§ What the task asks: Send back the data below exactly. Drop every picture.

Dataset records
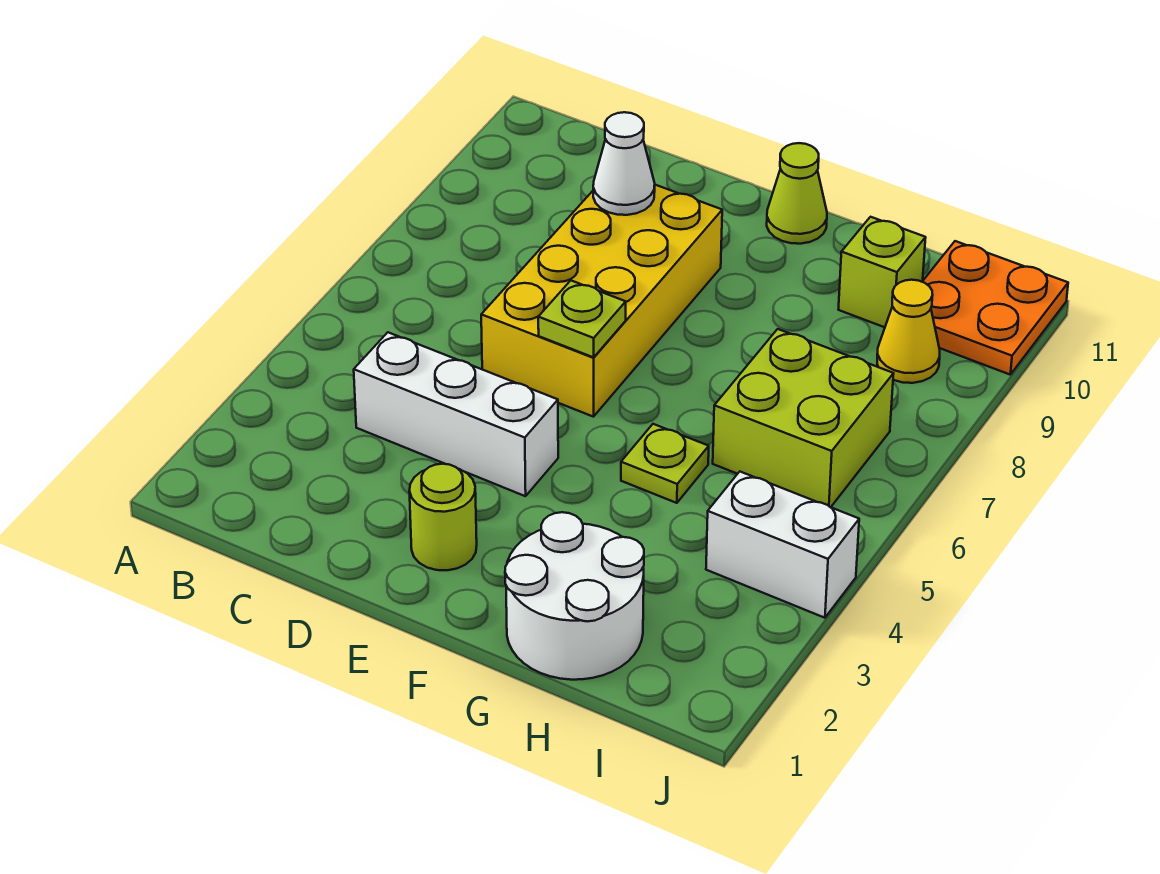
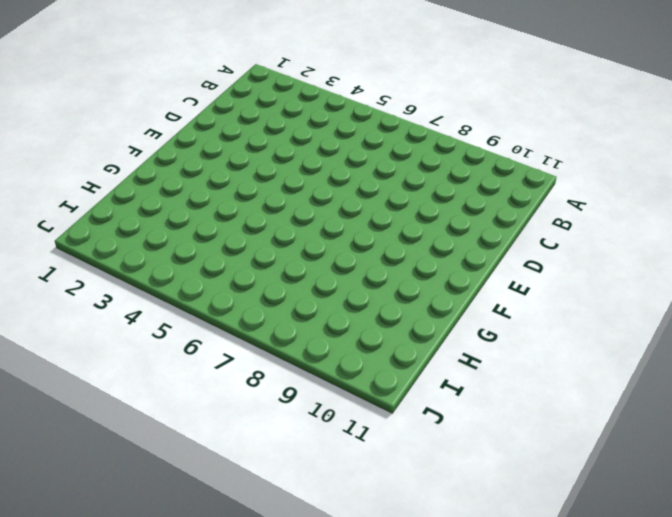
none -> white brick C4:E4 level 1
none -> yellow brick D6:E9 level 1
none -> lime round brick E2 level 1

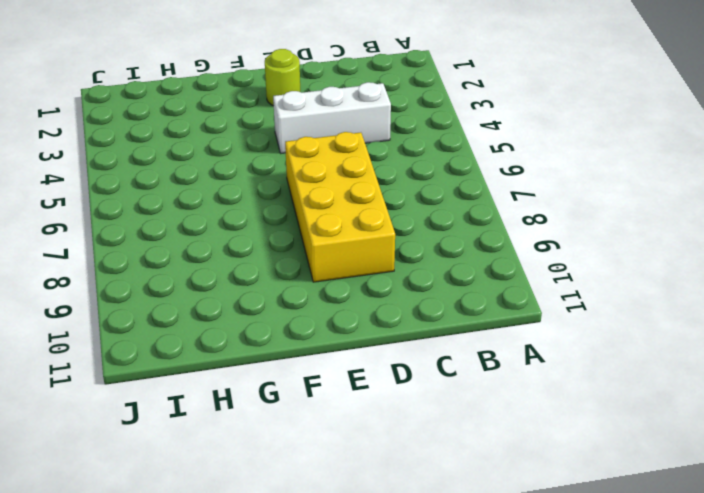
none -> lime cone F11 level 1
none -> white round brick G1:H2 level 1
none -> lime plate G5 level 1

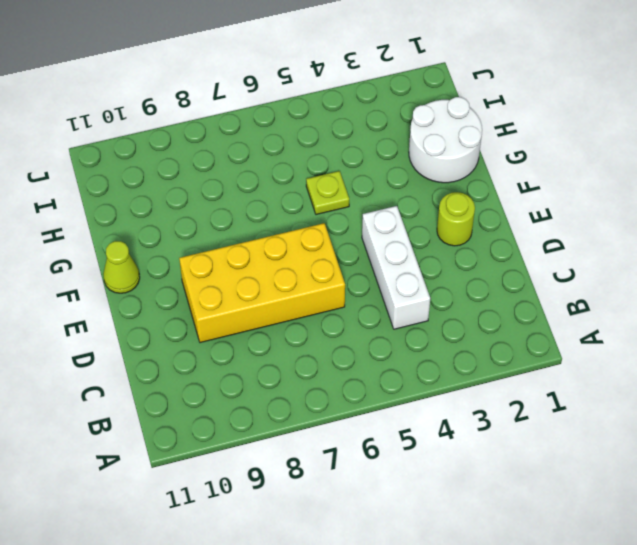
none -> lime brick H6:I7 level 1
none -> lime brick H10 level 1
none -> white brick I4:J4 level 1

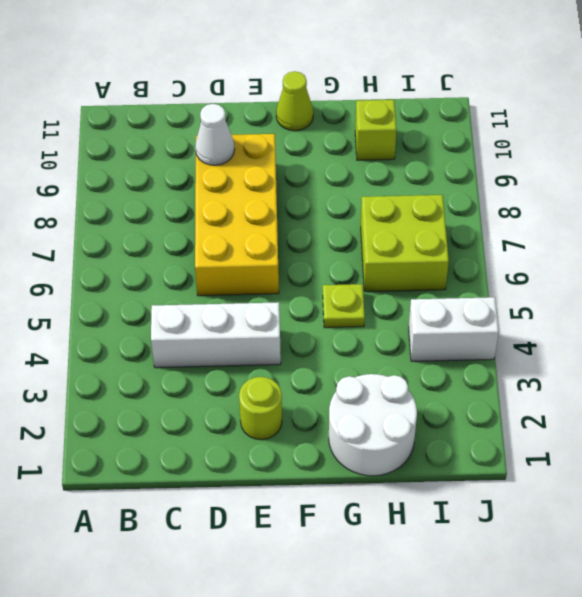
none -> yellow cone I9 level 1
none -> orange plate I10:J11 level 1
none -> lime plate E6 level 2

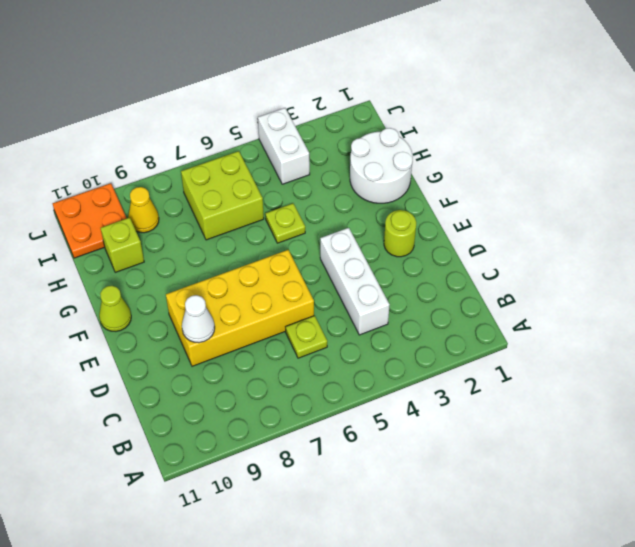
lime plate C6 level 1 -> lime plate E6 level 2

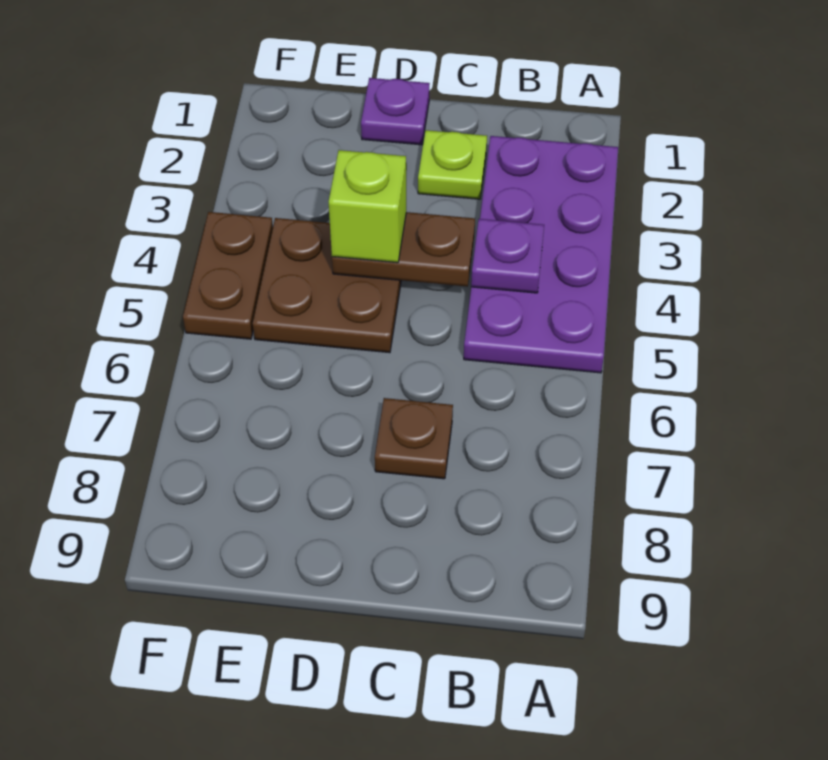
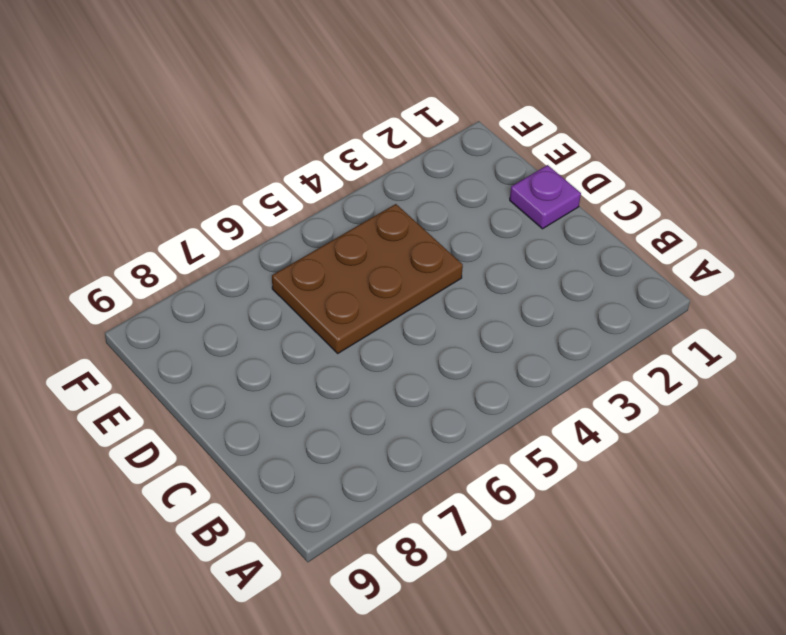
brown plate D4:E6 level 1 -> brown plate D4:E5 level 1
none -> purple plate A2:B5 level 1
none -> lime plate C2 level 1

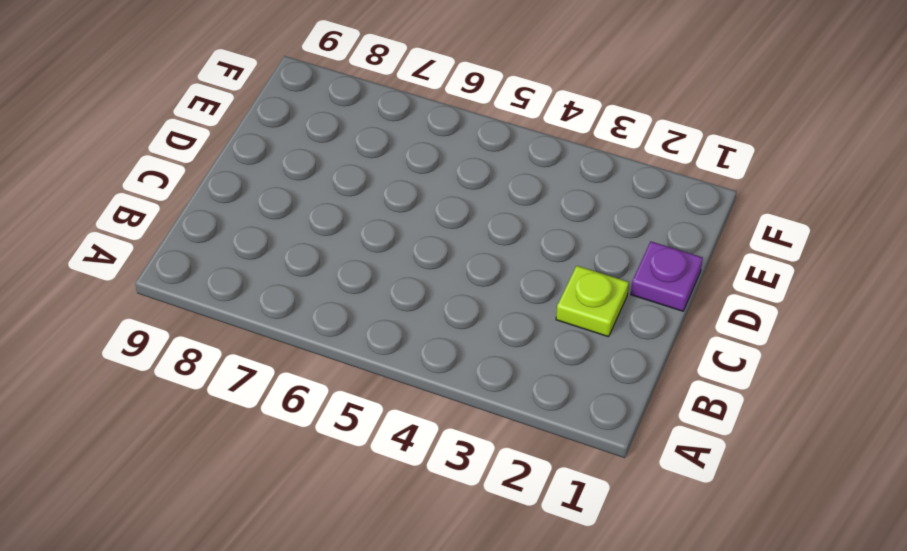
none -> purple plate A2:B5 level 1
none -> brown plate C7 level 1

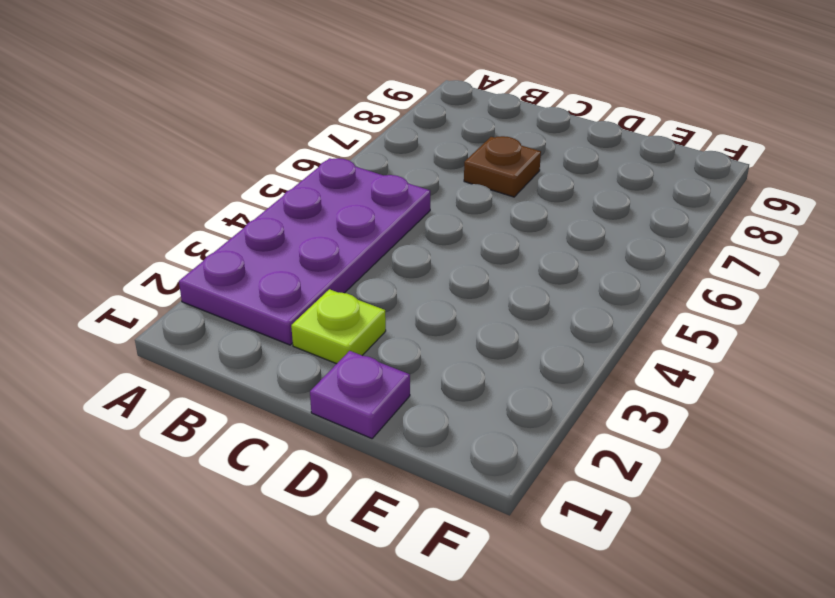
none -> brown plate D4:E5 level 1
none -> brown plate F4:F5 level 1

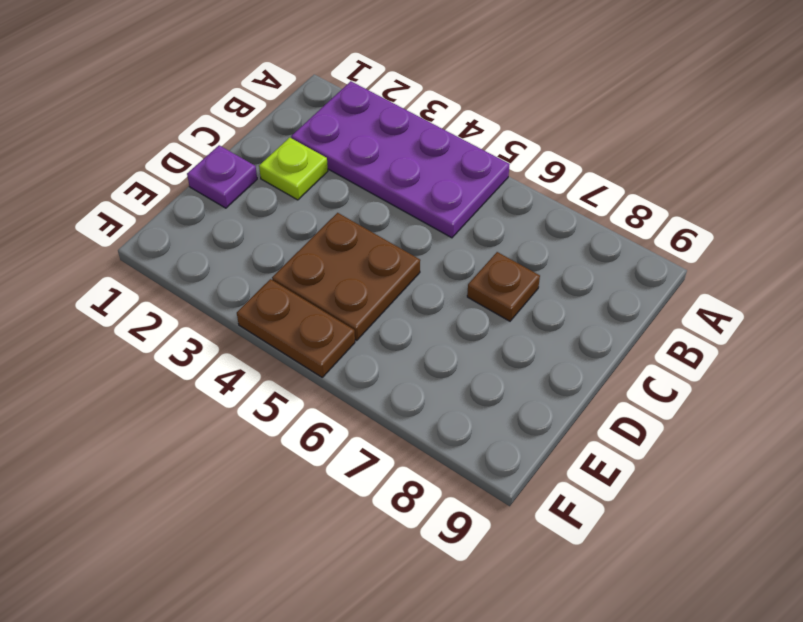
none -> purple plate B4 level 2
none -> brown plate C4:D4 level 2

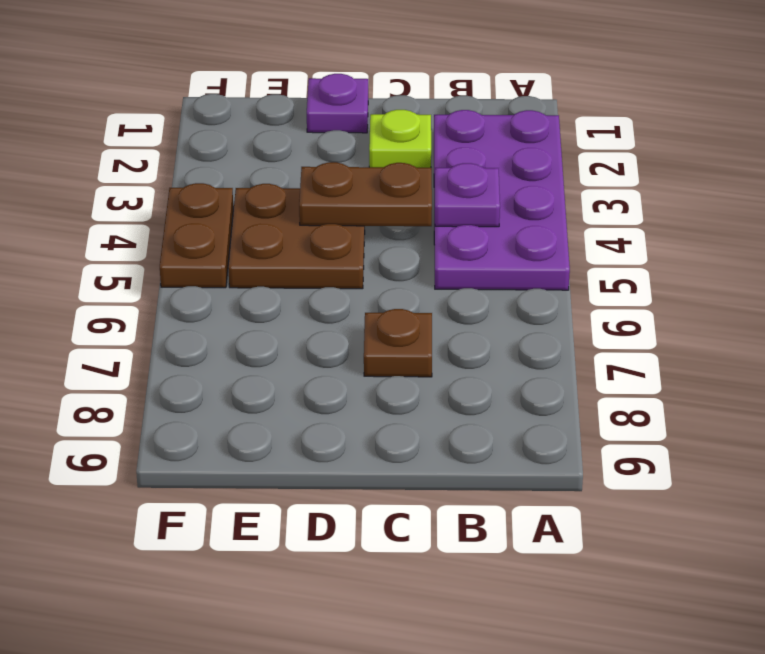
none -> lime brick D4 level 3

§ Answer area:
none -> white brick C4:E4 level 1
none -> yellow brick D6:E9 level 1
none -> lime round brick E2 level 1

none -> lime cone F11 level 1
none -> white round brick G1:H2 level 1
none -> lime plate G5 level 1

none -> lime brick H6:I7 level 1
none -> lime brick H10 level 1
none -> white brick I4:J4 level 1

none -> yellow cone I9 level 1
none -> orange plate I10:J11 level 1
none -> lime plate E6 level 2

lime plate C6 level 1 -> lime plate E6 level 2

brown plate D4:E6 level 1 -> brown plate D4:E5 level 1
none -> purple plate A2:B5 level 1
none -> lime plate C2 level 1

none -> purple plate A2:B5 level 1
none -> brown plate C7 level 1

none -> brown plate D4:E5 level 1
none -> brown plate F4:F5 level 1

none -> purple plate B4 level 2
none -> brown plate C4:D4 level 2

none -> lime brick D4 level 3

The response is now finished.